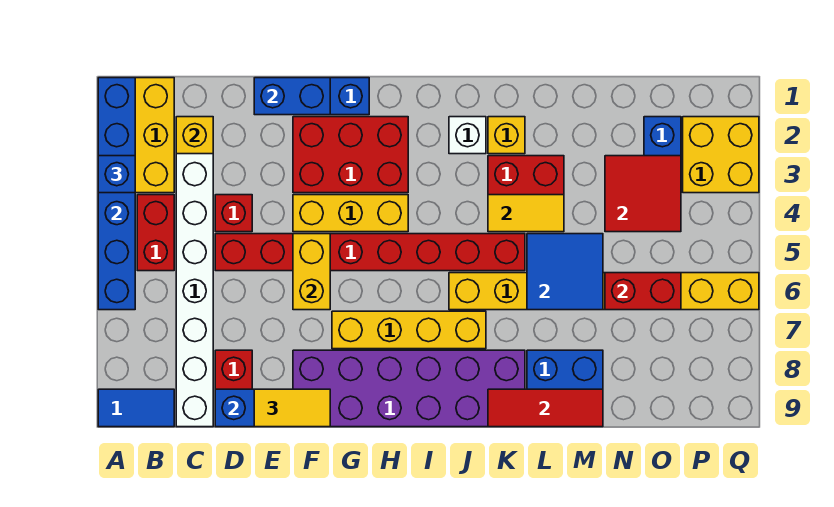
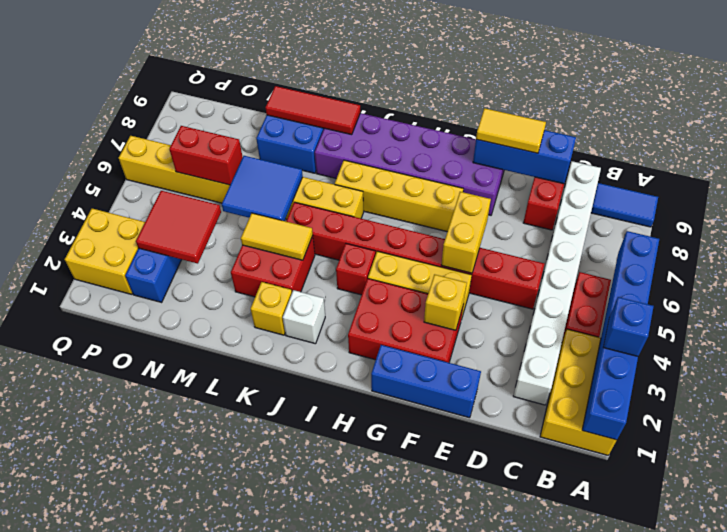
yellow brick C2 level 2 -> yellow brick F3 level 2
red brick D4 level 1 -> red brick I4 level 1
blue brick E1:F1 level 2 -> none

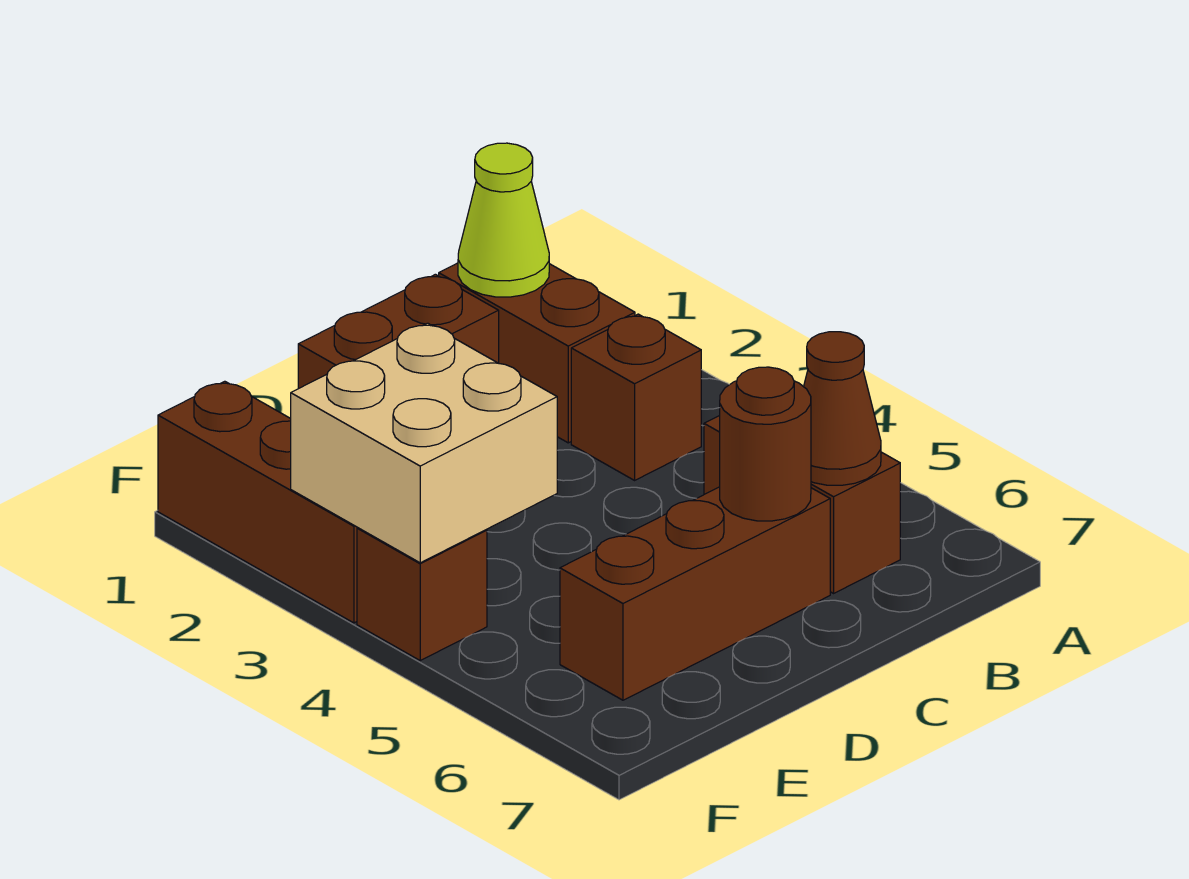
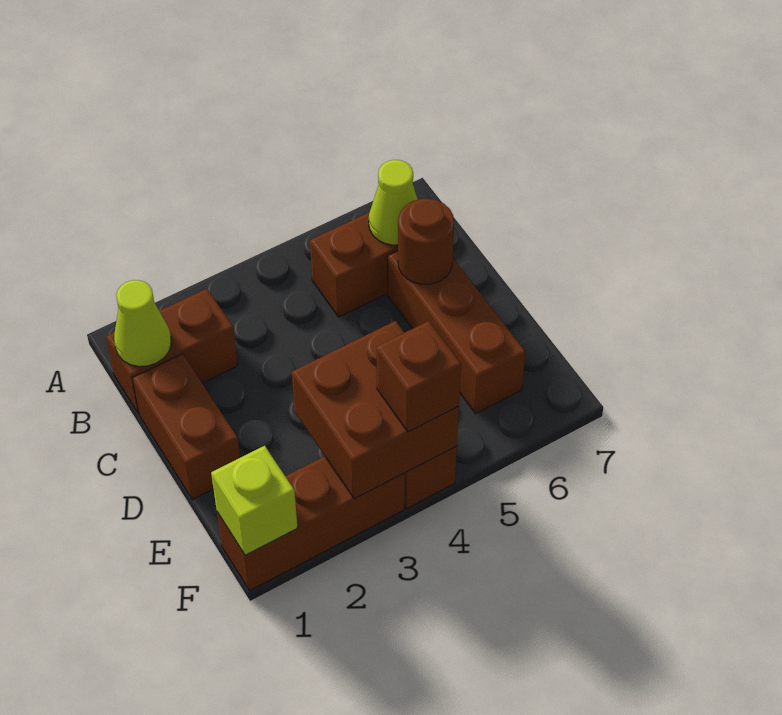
brown brick B3 level 1 -> brown brick F4 level 3
brown cone B6 level 2 -> lime cone B6 level 2
tan brick E3:F4 level 2 -> brown brick E3:F4 level 2
none -> lime brick F1 level 2

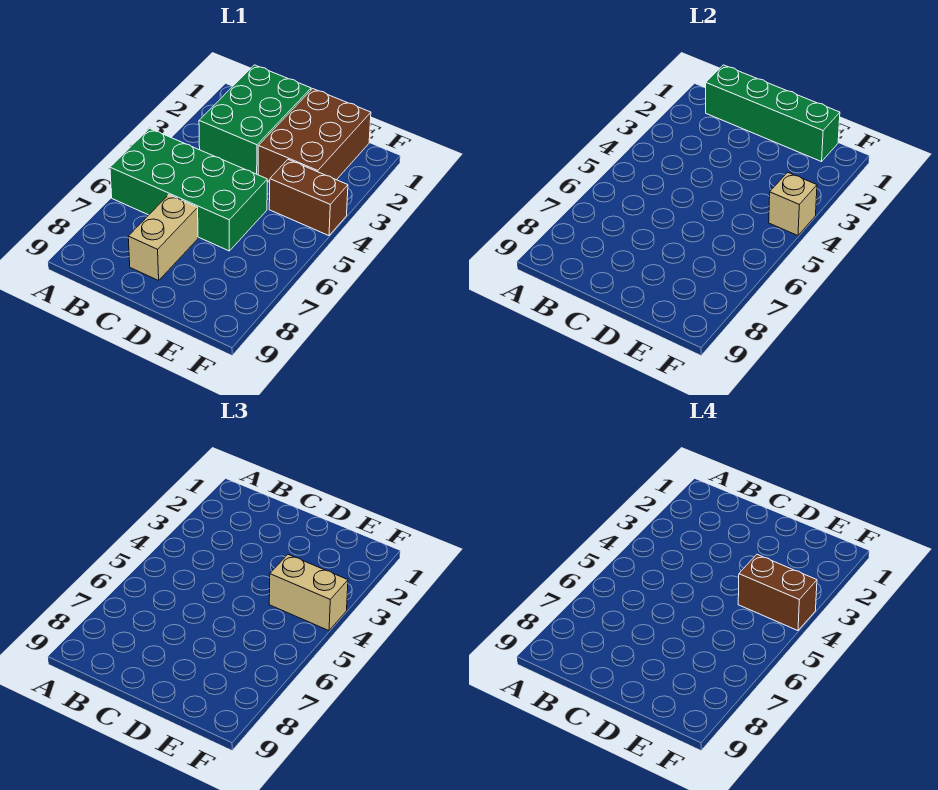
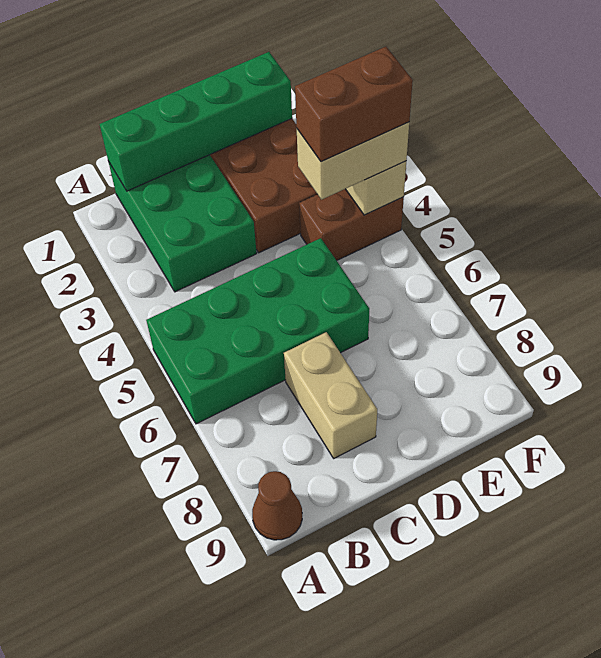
none -> brown cone A9 level 1

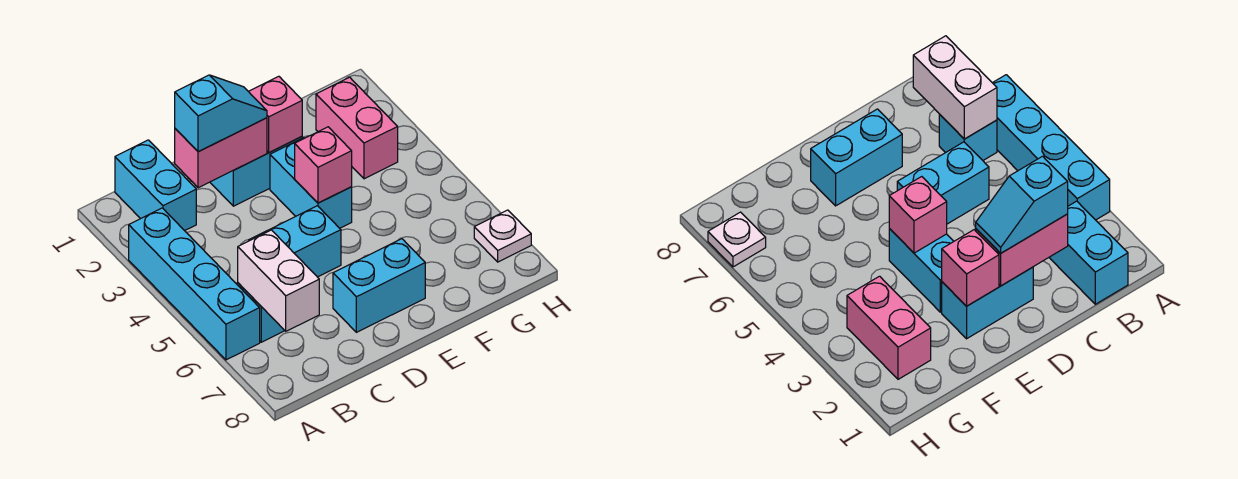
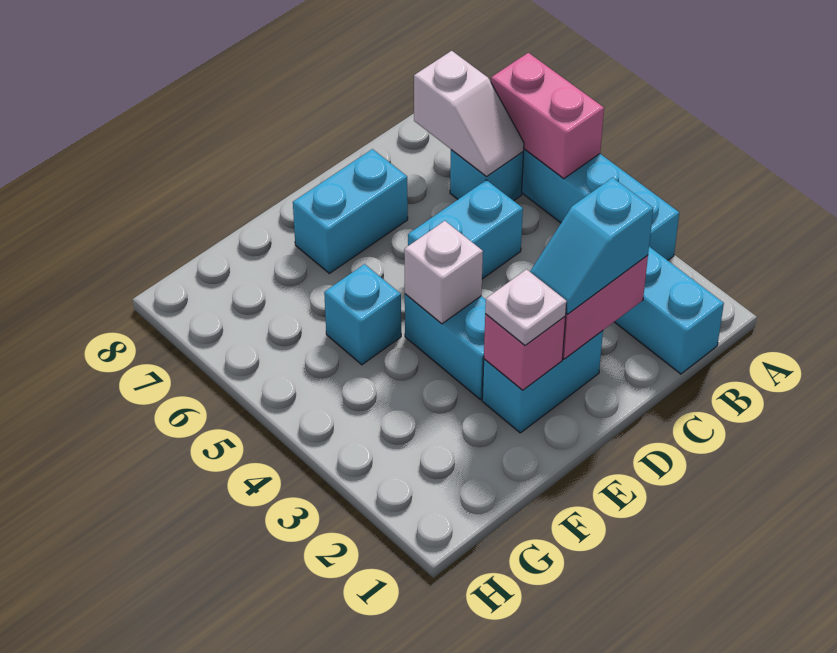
white brick B6:B7 level 2 -> white slope B6:B7 level 2 top 7
pink brick E4 level 2 -> white brick E4 level 2
none -> cyan brick F5 level 1
pink brick G2:G3 level 1 -> pink brick A5:A6 level 2
white plate H7 level 1 -> white plate E2 level 3

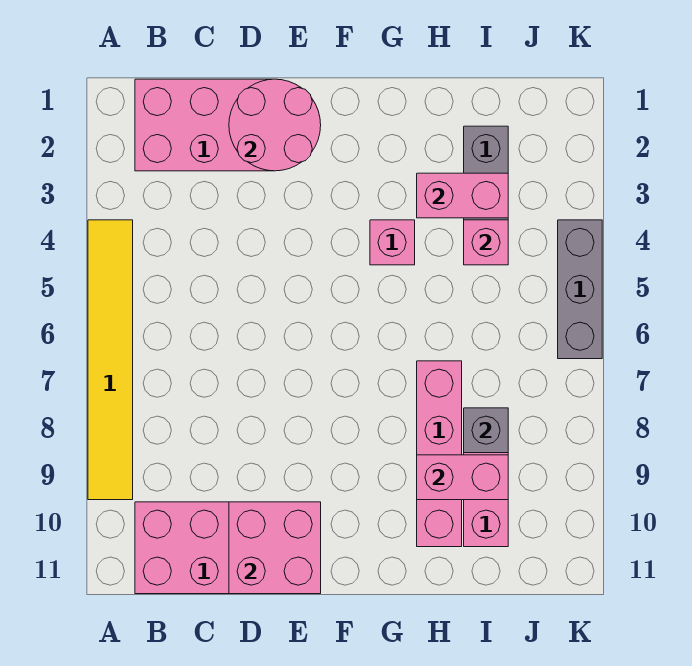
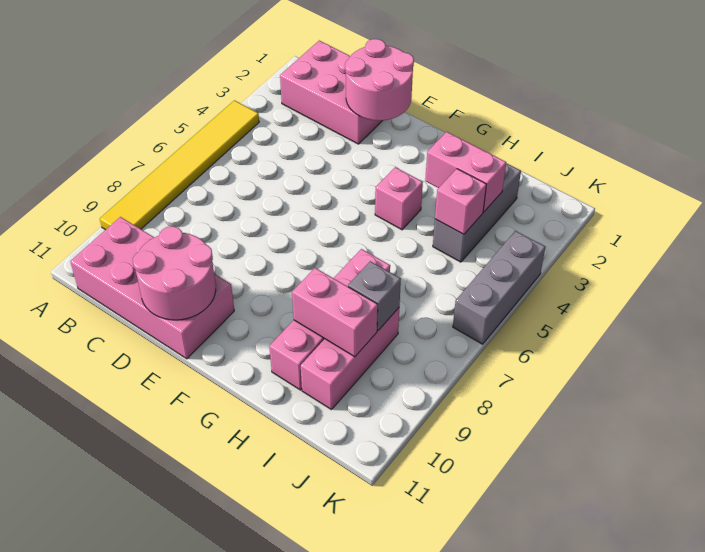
pink brick D10:E11 level 2 -> pink round brick D10:E11 level 2

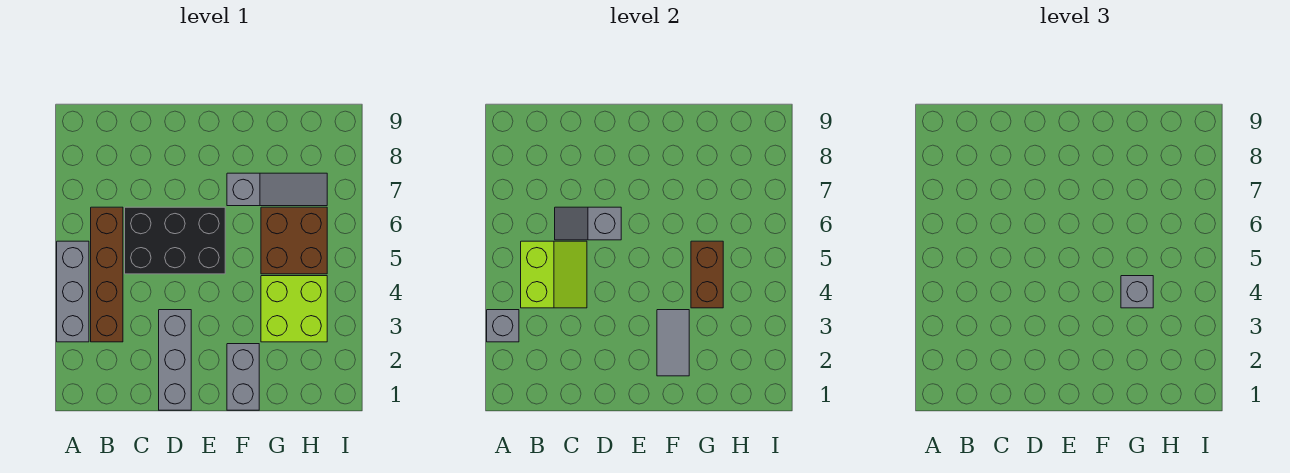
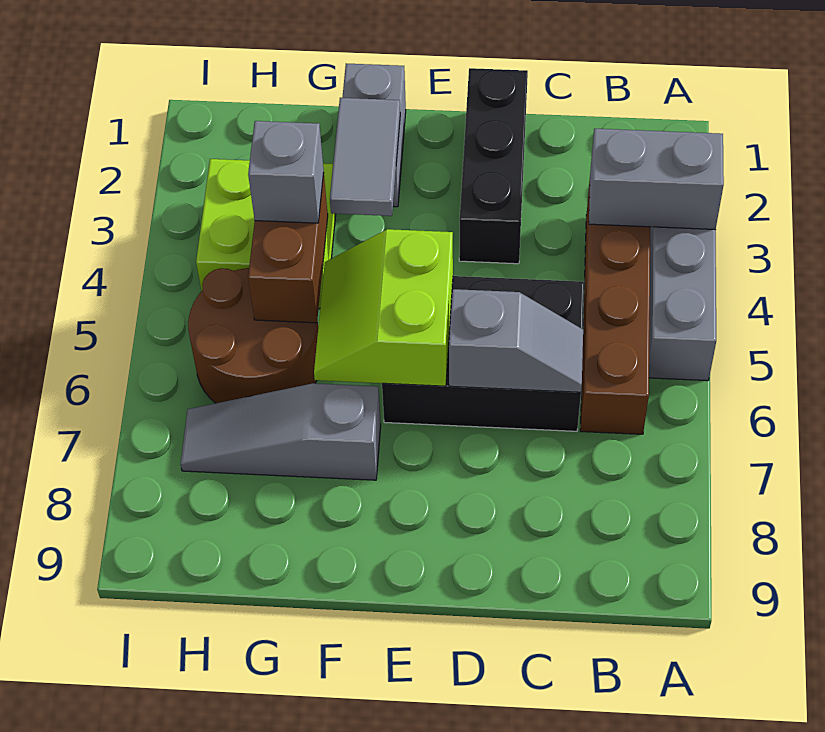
grey brick A3 level 2 -> grey brick A3:B3 level 2
lime slope B4:C5 level 2 top B -> lime slope E5:F6 level 2 top E
grey brick D1:D3 level 1 -> black brick D1:D3 level 1
brown brick G5:H6 level 1 -> brown round brick G5:H6 level 1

#### [Task details]
Could the entries be output exactly as written, but without their images?

#### [Task result]
yellow brick C2 level 2 -> yellow brick F3 level 2
red brick D4 level 1 -> red brick I4 level 1
blue brick E1:F1 level 2 -> none

brown brick B3 level 1 -> brown brick F4 level 3
brown cone B6 level 2 -> lime cone B6 level 2
tan brick E3:F4 level 2 -> brown brick E3:F4 level 2
none -> lime brick F1 level 2

none -> brown cone A9 level 1

white brick B6:B7 level 2 -> white slope B6:B7 level 2 top 7
pink brick E4 level 2 -> white brick E4 level 2
none -> cyan brick F5 level 1
pink brick G2:G3 level 1 -> pink brick A5:A6 level 2
white plate H7 level 1 -> white plate E2 level 3

pink brick D10:E11 level 2 -> pink round brick D10:E11 level 2

grey brick A3 level 2 -> grey brick A3:B3 level 2
lime slope B4:C5 level 2 top B -> lime slope E5:F6 level 2 top E
grey brick D1:D3 level 1 -> black brick D1:D3 level 1
brown brick G5:H6 level 1 -> brown round brick G5:H6 level 1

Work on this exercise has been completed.